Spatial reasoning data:
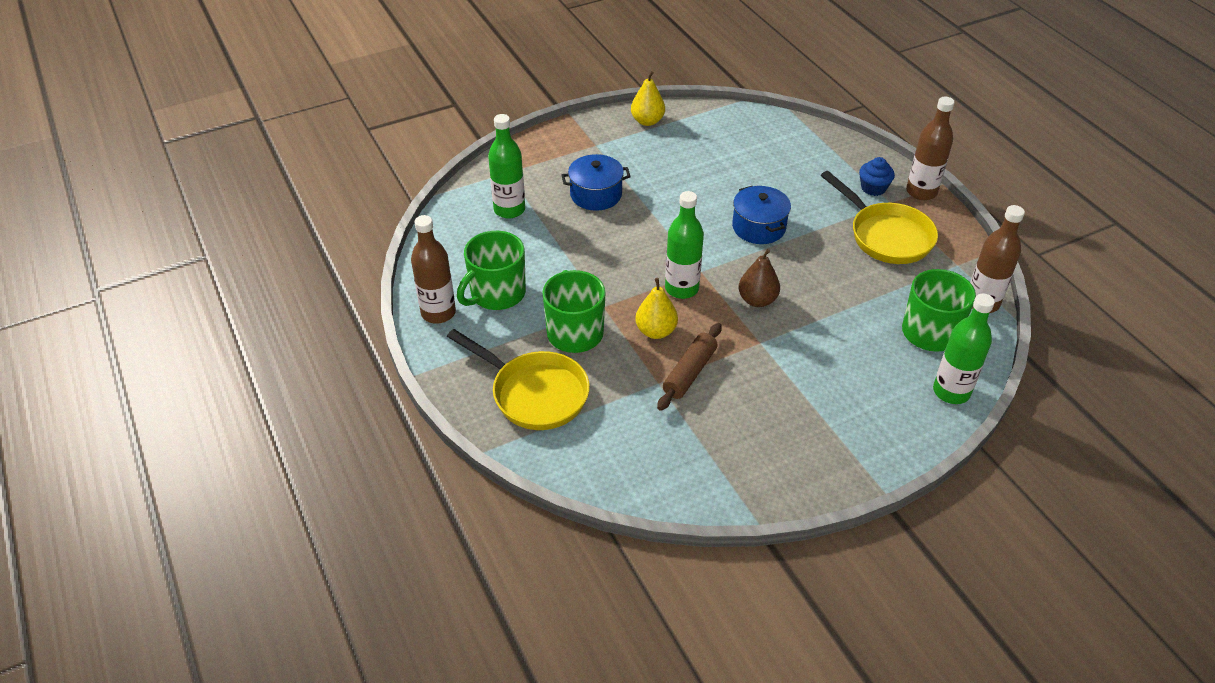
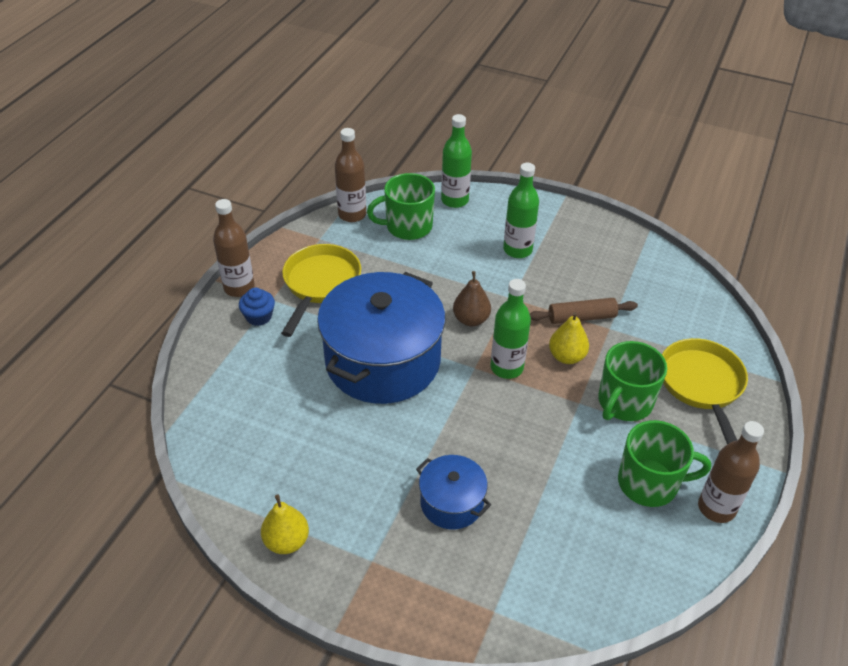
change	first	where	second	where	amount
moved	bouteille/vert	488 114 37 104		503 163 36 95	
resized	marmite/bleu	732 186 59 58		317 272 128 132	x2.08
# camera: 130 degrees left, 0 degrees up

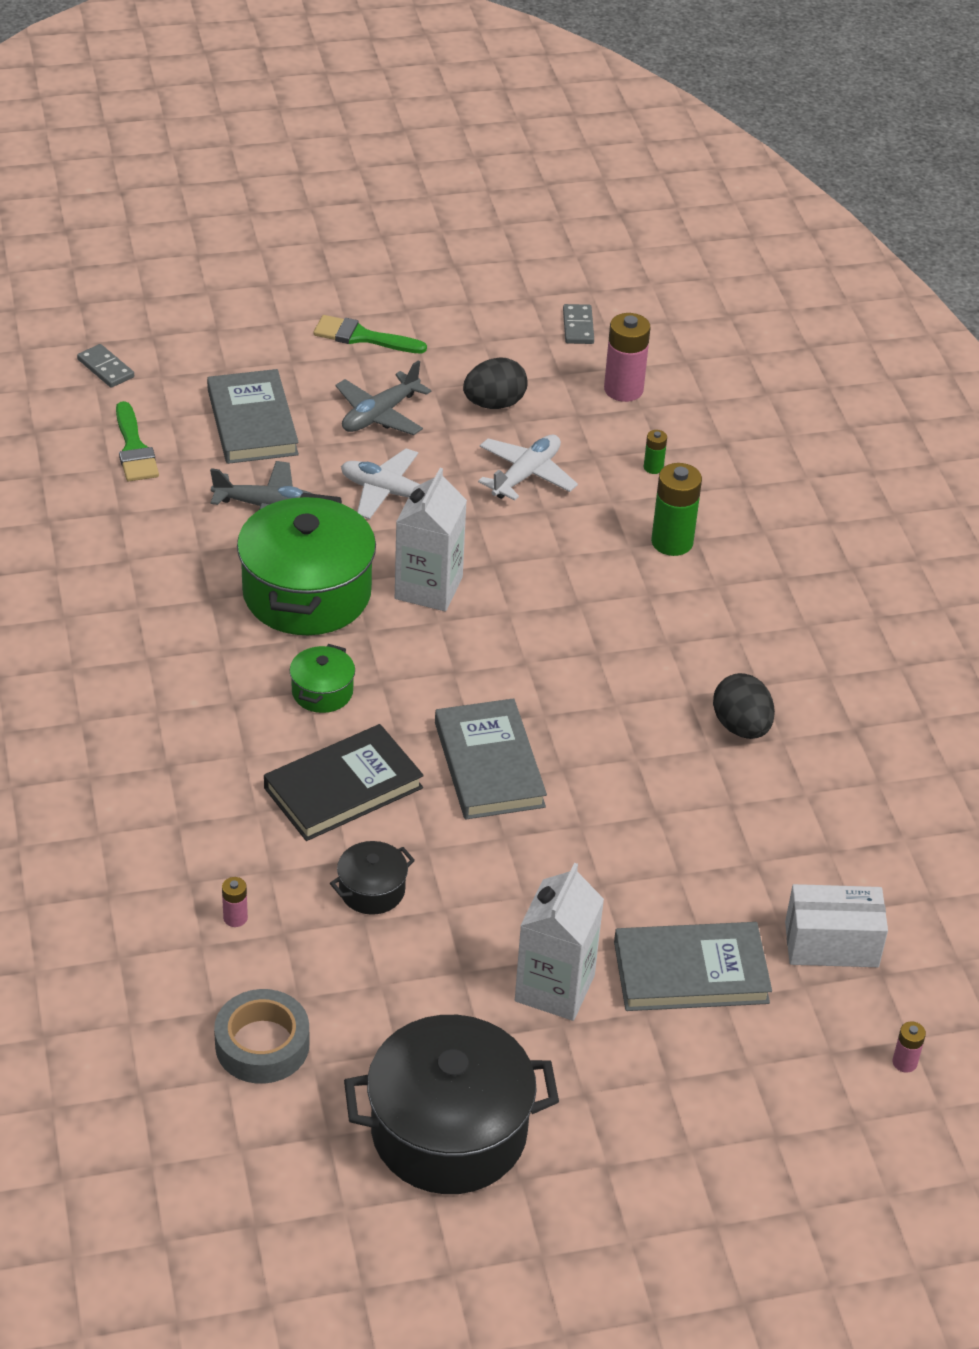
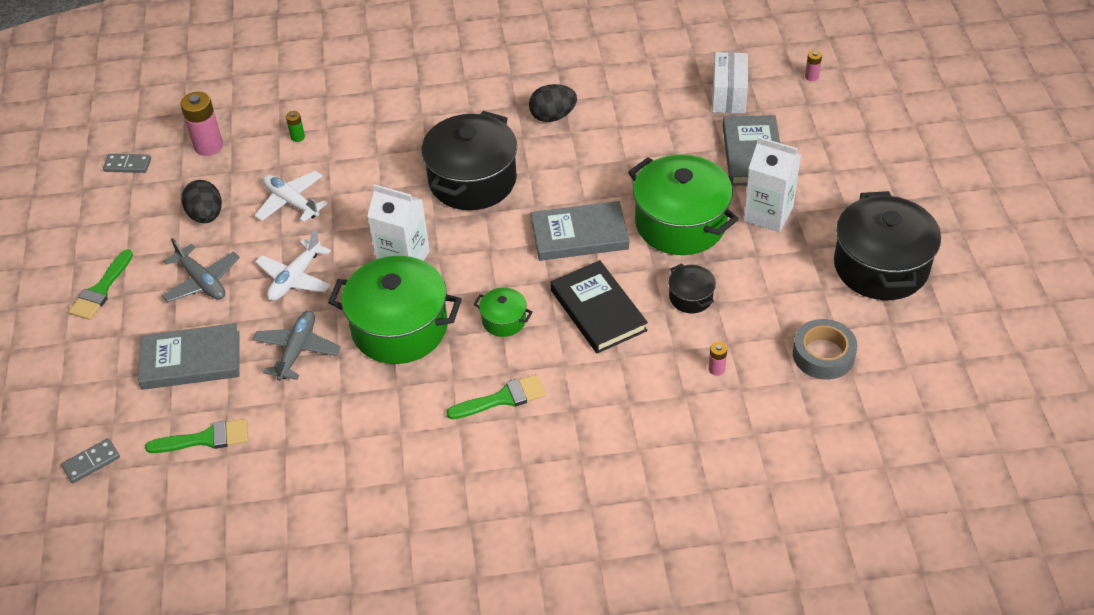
change	first	where	second	where	amount
removed	pile/vert	651 463 51 93			
added			marmite/noir	421 111 96 99	
added			marmite/vert	628 154 111 101	
added			pinceau/vert	446 374 100 45	
# camera: 80 degrees left, 5 degrees up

▶ _REQUIRED WORK_
Set down the records above exactly, leaving out pictures.

▶ _FINISHED EXERCISE_
change	first	where	second	where	amount
moved	bouteille/vert	488 114 37 104		503 163 36 95	
resized	marmite/bleu	732 186 59 58		317 272 128 132	x2.08
# camera: 130 degrees left, 0 degrees up

change	first	where	second	where	amount
removed	pile/vert	651 463 51 93			
added			marmite/noir	421 111 96 99	
added			marmite/vert	628 154 111 101	
added			pinceau/vert	446 374 100 45	
# camera: 80 degrees left, 5 degrees up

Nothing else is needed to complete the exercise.